*** Material provided Section Begins ***
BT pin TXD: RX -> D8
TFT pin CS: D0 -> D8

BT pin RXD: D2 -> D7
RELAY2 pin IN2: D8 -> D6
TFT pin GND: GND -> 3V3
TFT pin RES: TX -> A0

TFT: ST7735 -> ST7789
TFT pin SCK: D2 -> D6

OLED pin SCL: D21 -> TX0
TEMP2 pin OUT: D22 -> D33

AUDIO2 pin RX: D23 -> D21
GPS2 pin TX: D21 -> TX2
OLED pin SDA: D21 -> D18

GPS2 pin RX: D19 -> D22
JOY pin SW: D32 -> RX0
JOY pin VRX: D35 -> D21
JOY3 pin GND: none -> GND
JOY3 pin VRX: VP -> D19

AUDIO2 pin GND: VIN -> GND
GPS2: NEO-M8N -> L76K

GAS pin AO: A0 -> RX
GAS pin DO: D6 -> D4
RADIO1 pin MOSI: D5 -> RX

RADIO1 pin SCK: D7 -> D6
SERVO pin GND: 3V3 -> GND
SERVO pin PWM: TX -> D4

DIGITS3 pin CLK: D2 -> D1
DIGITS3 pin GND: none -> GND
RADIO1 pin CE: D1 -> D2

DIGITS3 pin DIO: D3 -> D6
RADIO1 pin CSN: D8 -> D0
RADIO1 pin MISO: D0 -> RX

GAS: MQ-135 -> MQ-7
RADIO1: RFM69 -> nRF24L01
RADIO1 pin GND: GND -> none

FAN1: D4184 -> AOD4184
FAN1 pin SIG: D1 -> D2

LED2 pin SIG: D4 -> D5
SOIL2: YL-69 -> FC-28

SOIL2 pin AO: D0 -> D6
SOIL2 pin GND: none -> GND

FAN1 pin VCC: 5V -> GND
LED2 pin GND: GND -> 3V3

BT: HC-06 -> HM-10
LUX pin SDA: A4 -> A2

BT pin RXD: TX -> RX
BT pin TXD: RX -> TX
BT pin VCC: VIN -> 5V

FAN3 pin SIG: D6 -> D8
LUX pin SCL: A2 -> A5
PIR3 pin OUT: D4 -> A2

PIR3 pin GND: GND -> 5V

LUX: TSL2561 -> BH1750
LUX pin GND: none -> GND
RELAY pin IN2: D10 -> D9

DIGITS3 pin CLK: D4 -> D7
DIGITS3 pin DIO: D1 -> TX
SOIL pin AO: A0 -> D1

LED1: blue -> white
*** Material provided Section Ends ***
— How to complete this task —
All lines from the one containing "JOY pin SW: D32 -> RX0" to the end of the records are to be duplicated exactly, and no other lines are to be given.

— Expected answer —
JOY pin SW: D32 -> RX0
JOY pin VRX: D35 -> D21
JOY3 pin GND: none -> GND
JOY3 pin VRX: VP -> D19

AUDIO2 pin GND: VIN -> GND
GPS2: NEO-M8N -> L76K

GAS pin AO: A0 -> RX
GAS pin DO: D6 -> D4
RADIO1 pin MOSI: D5 -> RX

RADIO1 pin SCK: D7 -> D6
SERVO pin GND: 3V3 -> GND
SERVO pin PWM: TX -> D4

DIGITS3 pin CLK: D2 -> D1
DIGITS3 pin GND: none -> GND
RADIO1 pin CE: D1 -> D2

DIGITS3 pin DIO: D3 -> D6
RADIO1 pin CSN: D8 -> D0
RADIO1 pin MISO: D0 -> RX

GAS: MQ-135 -> MQ-7
RADIO1: RFM69 -> nRF24L01
RADIO1 pin GND: GND -> none

FAN1: D4184 -> AOD4184
FAN1 pin SIG: D1 -> D2

LED2 pin SIG: D4 -> D5
SOIL2: YL-69 -> FC-28

SOIL2 pin AO: D0 -> D6
SOIL2 pin GND: none -> GND

FAN1 pin VCC: 5V -> GND
LED2 pin GND: GND -> 3V3

BT: HC-06 -> HM-10
LUX pin SDA: A4 -> A2

BT pin RXD: TX -> RX
BT pin TXD: RX -> TX
BT pin VCC: VIN -> 5V

FAN3 pin SIG: D6 -> D8
LUX pin SCL: A2 -> A5
PIR3 pin OUT: D4 -> A2

PIR3 pin GND: GND -> 5V

LUX: TSL2561 -> BH1750
LUX pin GND: none -> GND
RELAY pin IN2: D10 -> D9

DIGITS3 pin CLK: D4 -> D7
DIGITS3 pin DIO: D1 -> TX
SOIL pin AO: A0 -> D1

LED1: blue -> white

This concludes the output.